(Beginning of EXERCISE MATERIAL)

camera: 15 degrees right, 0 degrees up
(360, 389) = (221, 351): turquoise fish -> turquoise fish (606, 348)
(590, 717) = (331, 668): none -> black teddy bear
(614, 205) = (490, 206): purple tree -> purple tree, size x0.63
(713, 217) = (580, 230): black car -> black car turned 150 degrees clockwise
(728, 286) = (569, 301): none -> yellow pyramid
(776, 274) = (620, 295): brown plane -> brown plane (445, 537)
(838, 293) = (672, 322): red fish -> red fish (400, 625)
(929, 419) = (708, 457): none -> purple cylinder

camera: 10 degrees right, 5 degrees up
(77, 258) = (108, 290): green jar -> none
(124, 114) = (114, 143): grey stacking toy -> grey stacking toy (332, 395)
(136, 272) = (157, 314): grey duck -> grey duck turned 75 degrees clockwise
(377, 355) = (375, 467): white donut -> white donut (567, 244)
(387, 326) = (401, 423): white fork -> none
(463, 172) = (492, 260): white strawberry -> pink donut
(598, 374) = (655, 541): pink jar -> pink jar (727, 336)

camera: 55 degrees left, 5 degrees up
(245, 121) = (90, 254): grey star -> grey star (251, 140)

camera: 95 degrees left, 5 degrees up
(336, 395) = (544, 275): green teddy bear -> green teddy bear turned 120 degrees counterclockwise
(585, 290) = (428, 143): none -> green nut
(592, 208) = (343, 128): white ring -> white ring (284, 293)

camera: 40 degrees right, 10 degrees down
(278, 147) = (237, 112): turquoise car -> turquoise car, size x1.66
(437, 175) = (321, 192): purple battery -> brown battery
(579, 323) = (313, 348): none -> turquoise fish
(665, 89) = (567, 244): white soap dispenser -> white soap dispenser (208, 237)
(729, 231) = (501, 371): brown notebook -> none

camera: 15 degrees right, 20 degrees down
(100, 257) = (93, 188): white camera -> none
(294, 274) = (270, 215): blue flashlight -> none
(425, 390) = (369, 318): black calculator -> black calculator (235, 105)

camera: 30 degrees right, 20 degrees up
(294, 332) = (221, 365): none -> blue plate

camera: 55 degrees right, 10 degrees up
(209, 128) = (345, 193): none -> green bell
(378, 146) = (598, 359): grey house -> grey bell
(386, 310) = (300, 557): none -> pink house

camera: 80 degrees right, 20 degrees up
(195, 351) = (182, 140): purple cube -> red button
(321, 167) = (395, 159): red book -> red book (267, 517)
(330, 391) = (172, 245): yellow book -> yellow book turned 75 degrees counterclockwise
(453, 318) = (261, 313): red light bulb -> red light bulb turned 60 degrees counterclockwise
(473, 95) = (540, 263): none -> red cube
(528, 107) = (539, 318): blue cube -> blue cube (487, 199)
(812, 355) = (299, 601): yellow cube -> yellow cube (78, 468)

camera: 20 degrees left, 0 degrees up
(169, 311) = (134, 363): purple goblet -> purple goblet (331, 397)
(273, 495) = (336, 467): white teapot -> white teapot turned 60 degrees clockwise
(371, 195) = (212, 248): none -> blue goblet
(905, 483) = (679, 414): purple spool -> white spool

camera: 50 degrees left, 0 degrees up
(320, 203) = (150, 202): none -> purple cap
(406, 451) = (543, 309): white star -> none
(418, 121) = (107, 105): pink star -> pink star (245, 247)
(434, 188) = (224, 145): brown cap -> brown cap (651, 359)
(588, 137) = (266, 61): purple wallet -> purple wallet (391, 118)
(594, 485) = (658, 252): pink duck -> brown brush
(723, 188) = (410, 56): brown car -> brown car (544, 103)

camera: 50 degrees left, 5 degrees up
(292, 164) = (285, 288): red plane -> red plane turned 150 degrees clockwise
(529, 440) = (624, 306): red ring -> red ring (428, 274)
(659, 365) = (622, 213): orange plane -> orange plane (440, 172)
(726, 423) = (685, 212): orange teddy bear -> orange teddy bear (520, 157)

(End of EXERCISE MATERIAL)

■ PROMPT:
Word for word, write out each entry shown above.

■ REPLY TO THE EXERCISE:
camera: 15 degrees right, 0 degrees up
(360, 389) = (221, 351): turquoise fish -> turquoise fish (606, 348)
(590, 717) = (331, 668): none -> black teddy bear
(614, 205) = (490, 206): purple tree -> purple tree, size x0.63
(713, 217) = (580, 230): black car -> black car turned 150 degrees clockwise
(728, 286) = (569, 301): none -> yellow pyramid
(776, 274) = (620, 295): brown plane -> brown plane (445, 537)
(838, 293) = (672, 322): red fish -> red fish (400, 625)
(929, 419) = (708, 457): none -> purple cylinder

camera: 10 degrees right, 5 degrees up
(77, 258) = (108, 290): green jar -> none
(124, 114) = (114, 143): grey stacking toy -> grey stacking toy (332, 395)
(136, 272) = (157, 314): grey duck -> grey duck turned 75 degrees clockwise
(377, 355) = (375, 467): white donut -> white donut (567, 244)
(387, 326) = (401, 423): white fork -> none
(463, 172) = (492, 260): white strawberry -> pink donut
(598, 374) = (655, 541): pink jar -> pink jar (727, 336)

camera: 55 degrees left, 5 degrees up
(245, 121) = (90, 254): grey star -> grey star (251, 140)

camera: 95 degrees left, 5 degrees up
(336, 395) = (544, 275): green teddy bear -> green teddy bear turned 120 degrees counterclockwise
(585, 290) = (428, 143): none -> green nut
(592, 208) = (343, 128): white ring -> white ring (284, 293)

camera: 40 degrees right, 10 degrees down
(278, 147) = (237, 112): turquoise car -> turquoise car, size x1.66
(437, 175) = (321, 192): purple battery -> brown battery
(579, 323) = (313, 348): none -> turquoise fish
(665, 89) = (567, 244): white soap dispenser -> white soap dispenser (208, 237)
(729, 231) = (501, 371): brown notebook -> none

camera: 15 degrees right, 20 degrees down
(100, 257) = (93, 188): white camera -> none
(294, 274) = (270, 215): blue flashlight -> none
(425, 390) = (369, 318): black calculator -> black calculator (235, 105)

camera: 30 degrees right, 20 degrees up
(294, 332) = (221, 365): none -> blue plate

camera: 55 degrees right, 10 degrees up
(209, 128) = (345, 193): none -> green bell
(378, 146) = (598, 359): grey house -> grey bell
(386, 310) = (300, 557): none -> pink house

camera: 80 degrees right, 20 degrees up
(195, 351) = (182, 140): purple cube -> red button
(321, 167) = (395, 159): red book -> red book (267, 517)
(330, 391) = (172, 245): yellow book -> yellow book turned 75 degrees counterclockwise
(453, 318) = (261, 313): red light bulb -> red light bulb turned 60 degrees counterclockwise
(473, 95) = (540, 263): none -> red cube
(528, 107) = (539, 318): blue cube -> blue cube (487, 199)
(812, 355) = (299, 601): yellow cube -> yellow cube (78, 468)

camera: 20 degrees left, 0 degrees up
(169, 311) = (134, 363): purple goblet -> purple goblet (331, 397)
(273, 495) = (336, 467): white teapot -> white teapot turned 60 degrees clockwise
(371, 195) = (212, 248): none -> blue goblet
(905, 483) = (679, 414): purple spool -> white spool

camera: 50 degrees left, 0 degrees up
(320, 203) = (150, 202): none -> purple cap
(406, 451) = (543, 309): white star -> none
(418, 121) = (107, 105): pink star -> pink star (245, 247)
(434, 188) = (224, 145): brown cap -> brown cap (651, 359)
(588, 137) = (266, 61): purple wallet -> purple wallet (391, 118)
(594, 485) = (658, 252): pink duck -> brown brush
(723, 188) = (410, 56): brown car -> brown car (544, 103)

camera: 50 degrees left, 5 degrees up
(292, 164) = (285, 288): red plane -> red plane turned 150 degrees clockwise
(529, 440) = (624, 306): red ring -> red ring (428, 274)
(659, 365) = (622, 213): orange plane -> orange plane (440, 172)
(726, 423) = (685, 212): orange teddy bear -> orange teddy bear (520, 157)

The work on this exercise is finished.